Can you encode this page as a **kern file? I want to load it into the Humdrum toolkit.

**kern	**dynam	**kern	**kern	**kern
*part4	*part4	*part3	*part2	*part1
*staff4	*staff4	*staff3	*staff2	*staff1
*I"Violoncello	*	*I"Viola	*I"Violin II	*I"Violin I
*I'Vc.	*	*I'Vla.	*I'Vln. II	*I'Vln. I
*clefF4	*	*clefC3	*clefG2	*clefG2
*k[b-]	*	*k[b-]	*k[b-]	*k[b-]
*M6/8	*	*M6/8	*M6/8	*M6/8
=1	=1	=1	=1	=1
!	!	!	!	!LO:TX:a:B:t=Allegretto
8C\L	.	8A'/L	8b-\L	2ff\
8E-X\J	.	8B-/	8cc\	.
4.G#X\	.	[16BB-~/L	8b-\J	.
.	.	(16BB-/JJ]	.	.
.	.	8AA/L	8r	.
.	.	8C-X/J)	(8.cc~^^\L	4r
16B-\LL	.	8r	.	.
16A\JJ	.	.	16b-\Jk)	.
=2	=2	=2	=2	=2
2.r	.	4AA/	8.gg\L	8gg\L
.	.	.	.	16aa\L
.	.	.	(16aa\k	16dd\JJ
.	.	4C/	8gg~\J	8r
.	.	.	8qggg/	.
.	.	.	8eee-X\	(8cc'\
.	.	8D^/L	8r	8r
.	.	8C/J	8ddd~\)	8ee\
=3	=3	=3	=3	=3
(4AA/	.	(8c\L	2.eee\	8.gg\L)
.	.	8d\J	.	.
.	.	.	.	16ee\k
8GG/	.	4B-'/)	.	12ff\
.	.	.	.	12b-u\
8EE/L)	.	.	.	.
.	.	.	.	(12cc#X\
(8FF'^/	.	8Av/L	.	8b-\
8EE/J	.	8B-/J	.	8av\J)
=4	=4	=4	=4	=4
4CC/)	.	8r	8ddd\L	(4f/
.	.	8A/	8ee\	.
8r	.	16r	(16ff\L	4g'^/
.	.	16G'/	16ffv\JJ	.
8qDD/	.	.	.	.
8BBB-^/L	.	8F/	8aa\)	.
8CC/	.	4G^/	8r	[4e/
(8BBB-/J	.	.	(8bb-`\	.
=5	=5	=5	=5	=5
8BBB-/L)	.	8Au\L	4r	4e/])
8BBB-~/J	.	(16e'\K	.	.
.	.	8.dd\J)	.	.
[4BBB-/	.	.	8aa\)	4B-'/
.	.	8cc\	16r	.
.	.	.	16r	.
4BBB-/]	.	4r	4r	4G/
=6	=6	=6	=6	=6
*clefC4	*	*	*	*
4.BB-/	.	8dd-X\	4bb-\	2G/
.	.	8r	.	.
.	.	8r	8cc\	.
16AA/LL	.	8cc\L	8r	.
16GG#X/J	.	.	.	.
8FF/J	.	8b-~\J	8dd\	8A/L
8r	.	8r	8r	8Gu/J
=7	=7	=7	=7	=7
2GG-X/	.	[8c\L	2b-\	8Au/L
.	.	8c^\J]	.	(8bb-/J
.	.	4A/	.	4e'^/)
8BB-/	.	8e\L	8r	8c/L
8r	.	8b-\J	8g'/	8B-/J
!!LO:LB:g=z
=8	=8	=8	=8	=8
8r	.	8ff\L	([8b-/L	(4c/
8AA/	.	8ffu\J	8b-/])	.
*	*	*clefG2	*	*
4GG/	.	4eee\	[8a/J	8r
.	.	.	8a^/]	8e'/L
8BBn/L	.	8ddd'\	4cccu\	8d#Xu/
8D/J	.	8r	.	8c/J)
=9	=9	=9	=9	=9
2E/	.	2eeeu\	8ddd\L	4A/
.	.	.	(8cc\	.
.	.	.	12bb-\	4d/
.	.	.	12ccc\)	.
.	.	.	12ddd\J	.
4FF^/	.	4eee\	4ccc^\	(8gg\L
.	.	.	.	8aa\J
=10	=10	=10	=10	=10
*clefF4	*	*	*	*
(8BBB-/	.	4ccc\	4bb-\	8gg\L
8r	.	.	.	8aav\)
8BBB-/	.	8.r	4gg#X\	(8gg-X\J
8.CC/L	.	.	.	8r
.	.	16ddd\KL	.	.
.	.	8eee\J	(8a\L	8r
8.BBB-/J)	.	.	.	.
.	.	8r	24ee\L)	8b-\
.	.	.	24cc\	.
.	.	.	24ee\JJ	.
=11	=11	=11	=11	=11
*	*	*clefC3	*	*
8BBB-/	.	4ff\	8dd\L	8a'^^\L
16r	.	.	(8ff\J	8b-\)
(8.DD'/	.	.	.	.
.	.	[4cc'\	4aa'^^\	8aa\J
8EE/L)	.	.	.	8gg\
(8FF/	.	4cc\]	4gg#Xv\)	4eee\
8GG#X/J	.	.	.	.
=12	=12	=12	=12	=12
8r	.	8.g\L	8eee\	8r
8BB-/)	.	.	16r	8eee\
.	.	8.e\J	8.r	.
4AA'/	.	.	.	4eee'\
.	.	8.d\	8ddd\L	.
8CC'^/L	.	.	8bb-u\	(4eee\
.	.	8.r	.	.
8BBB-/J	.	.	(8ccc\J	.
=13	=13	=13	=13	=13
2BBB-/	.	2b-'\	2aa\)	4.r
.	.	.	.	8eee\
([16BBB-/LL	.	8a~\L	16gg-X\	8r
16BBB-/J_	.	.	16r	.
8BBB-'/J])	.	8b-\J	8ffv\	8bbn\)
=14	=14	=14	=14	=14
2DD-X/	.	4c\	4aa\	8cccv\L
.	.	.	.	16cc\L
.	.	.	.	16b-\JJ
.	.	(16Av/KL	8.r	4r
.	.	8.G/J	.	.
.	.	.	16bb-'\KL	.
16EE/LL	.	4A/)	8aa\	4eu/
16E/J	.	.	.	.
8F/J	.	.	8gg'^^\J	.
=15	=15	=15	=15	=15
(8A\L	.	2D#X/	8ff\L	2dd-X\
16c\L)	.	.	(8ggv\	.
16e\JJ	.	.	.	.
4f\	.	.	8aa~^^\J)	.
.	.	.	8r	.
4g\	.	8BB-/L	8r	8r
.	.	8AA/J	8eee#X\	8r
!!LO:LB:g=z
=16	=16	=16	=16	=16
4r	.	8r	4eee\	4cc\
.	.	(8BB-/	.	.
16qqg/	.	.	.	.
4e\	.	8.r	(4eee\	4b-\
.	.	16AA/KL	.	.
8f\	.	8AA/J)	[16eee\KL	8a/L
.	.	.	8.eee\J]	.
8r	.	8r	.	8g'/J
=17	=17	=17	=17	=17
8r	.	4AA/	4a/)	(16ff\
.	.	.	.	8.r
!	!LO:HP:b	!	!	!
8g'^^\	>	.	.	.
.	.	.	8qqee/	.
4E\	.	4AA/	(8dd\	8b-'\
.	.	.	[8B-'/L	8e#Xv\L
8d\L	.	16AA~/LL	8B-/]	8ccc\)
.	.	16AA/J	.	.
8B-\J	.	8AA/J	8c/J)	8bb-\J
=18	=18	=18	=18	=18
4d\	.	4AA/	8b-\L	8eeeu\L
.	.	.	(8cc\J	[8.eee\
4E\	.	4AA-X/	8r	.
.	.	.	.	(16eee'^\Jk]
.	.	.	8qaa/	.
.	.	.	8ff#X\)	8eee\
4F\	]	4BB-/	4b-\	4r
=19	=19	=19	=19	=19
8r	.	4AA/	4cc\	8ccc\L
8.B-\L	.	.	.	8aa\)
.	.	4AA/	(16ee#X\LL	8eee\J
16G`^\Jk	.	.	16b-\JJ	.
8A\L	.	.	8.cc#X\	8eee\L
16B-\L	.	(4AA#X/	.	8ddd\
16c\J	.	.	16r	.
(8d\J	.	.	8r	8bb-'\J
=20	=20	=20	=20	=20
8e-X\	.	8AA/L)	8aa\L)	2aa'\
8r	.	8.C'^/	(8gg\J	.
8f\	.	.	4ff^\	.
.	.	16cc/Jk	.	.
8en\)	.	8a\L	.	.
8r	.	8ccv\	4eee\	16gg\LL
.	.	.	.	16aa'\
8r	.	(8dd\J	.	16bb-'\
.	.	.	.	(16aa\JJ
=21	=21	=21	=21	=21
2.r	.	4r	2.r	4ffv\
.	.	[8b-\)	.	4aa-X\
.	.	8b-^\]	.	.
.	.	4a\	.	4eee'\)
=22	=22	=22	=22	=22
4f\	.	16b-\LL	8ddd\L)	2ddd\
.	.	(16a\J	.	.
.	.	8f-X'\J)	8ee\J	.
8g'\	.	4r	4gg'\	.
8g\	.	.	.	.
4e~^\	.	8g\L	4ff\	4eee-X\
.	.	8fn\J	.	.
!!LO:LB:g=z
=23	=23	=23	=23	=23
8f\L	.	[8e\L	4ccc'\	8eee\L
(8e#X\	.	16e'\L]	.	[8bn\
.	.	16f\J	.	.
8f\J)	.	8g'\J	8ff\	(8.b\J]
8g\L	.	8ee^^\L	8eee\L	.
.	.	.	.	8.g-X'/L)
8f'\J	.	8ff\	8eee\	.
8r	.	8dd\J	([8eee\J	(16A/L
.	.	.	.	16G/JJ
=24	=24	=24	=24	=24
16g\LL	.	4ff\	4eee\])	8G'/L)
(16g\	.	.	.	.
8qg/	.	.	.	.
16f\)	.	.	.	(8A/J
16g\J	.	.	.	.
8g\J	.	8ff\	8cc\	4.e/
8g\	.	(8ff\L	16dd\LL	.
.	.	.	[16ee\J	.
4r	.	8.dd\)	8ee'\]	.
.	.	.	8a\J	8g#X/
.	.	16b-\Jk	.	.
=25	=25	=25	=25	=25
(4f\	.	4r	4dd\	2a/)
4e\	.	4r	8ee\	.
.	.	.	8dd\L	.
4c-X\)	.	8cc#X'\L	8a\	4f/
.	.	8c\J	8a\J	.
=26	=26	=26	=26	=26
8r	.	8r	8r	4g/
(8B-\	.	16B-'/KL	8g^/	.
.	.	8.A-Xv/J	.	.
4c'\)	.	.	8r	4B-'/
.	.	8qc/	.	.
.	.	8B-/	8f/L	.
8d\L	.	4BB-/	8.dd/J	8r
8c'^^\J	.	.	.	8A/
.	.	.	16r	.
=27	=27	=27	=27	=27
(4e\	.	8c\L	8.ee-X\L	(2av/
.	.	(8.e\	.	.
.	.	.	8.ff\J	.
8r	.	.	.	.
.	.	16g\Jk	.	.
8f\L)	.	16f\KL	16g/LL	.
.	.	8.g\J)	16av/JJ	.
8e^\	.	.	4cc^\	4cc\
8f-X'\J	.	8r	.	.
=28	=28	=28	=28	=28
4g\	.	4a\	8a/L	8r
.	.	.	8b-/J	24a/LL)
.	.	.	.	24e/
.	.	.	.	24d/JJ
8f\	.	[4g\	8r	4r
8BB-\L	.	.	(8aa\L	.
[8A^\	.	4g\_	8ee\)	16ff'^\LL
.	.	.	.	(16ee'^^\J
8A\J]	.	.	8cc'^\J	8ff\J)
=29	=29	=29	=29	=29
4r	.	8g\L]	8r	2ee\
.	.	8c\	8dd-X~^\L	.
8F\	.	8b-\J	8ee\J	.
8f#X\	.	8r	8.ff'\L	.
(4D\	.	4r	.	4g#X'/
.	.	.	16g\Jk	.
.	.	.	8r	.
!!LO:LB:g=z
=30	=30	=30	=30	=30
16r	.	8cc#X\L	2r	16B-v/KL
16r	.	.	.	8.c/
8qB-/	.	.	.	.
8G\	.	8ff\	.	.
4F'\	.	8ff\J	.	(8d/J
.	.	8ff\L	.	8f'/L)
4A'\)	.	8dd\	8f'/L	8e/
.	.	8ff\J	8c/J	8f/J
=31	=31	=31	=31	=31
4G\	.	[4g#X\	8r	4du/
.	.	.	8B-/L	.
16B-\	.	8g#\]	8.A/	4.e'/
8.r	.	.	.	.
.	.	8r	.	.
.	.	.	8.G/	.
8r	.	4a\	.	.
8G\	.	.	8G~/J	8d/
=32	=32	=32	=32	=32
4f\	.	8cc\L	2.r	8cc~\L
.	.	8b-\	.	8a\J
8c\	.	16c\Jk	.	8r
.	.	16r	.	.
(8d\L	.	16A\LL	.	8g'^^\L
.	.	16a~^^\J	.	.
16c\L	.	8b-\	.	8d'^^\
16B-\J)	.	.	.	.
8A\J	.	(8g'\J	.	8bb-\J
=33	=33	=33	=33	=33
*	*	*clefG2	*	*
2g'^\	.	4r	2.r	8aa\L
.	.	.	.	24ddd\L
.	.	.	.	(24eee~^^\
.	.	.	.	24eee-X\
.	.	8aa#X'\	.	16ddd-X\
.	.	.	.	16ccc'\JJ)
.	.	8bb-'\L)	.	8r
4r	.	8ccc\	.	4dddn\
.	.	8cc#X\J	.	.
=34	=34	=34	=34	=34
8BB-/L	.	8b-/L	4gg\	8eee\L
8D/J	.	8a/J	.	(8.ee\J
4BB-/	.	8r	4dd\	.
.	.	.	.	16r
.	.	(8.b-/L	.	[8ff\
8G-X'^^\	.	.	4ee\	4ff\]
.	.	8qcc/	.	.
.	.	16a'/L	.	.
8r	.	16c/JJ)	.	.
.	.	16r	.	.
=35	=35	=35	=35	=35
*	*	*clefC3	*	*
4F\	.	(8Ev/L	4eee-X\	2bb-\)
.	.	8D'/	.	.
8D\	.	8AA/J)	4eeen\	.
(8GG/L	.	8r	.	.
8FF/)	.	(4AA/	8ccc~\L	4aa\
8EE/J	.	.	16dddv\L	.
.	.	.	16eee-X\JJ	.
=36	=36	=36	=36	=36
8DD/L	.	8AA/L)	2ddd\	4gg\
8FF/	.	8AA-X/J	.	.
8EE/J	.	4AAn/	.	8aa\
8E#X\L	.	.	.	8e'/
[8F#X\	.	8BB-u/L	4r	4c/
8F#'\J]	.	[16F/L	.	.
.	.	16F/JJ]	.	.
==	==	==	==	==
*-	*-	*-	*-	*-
□ □ □ □ □ □ □
Gather every line in the items above that contains the word "kern".

Can you encode this page as a **kern file? I want to load it into the Humdrum toolkit.
**kern	**dynam	**kern	**kern	**kern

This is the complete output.